BEGIN
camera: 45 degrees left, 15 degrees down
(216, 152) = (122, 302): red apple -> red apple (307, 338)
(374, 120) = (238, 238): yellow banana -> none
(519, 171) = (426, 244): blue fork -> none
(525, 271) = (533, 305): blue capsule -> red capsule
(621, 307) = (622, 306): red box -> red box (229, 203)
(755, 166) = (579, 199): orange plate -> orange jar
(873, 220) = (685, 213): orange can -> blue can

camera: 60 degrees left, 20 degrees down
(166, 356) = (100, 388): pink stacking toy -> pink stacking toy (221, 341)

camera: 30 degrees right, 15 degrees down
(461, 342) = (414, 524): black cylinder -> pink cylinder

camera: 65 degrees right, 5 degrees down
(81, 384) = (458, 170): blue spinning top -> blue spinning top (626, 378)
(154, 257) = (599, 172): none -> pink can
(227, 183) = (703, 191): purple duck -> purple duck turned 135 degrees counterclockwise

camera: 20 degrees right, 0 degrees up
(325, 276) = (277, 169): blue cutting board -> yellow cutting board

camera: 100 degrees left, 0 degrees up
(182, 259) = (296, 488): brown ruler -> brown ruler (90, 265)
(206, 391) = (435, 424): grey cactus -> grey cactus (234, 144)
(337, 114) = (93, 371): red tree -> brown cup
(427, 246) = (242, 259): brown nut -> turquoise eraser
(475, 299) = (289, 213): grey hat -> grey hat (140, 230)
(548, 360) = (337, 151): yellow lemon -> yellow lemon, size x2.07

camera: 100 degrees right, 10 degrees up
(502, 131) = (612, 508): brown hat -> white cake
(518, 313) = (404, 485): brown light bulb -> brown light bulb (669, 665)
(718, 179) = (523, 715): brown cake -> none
END
- Problem details
Would you set down, word for word, the lines from the opening of the entries above through the line with "(525, 271) = (533, 305): blue", both included, and no others?

- Exercise answer
camera: 45 degrees left, 15 degrees down
(216, 152) = (122, 302): red apple -> red apple (307, 338)
(374, 120) = (238, 238): yellow banana -> none
(519, 171) = (426, 244): blue fork -> none
(525, 271) = (533, 305): blue capsule -> red capsule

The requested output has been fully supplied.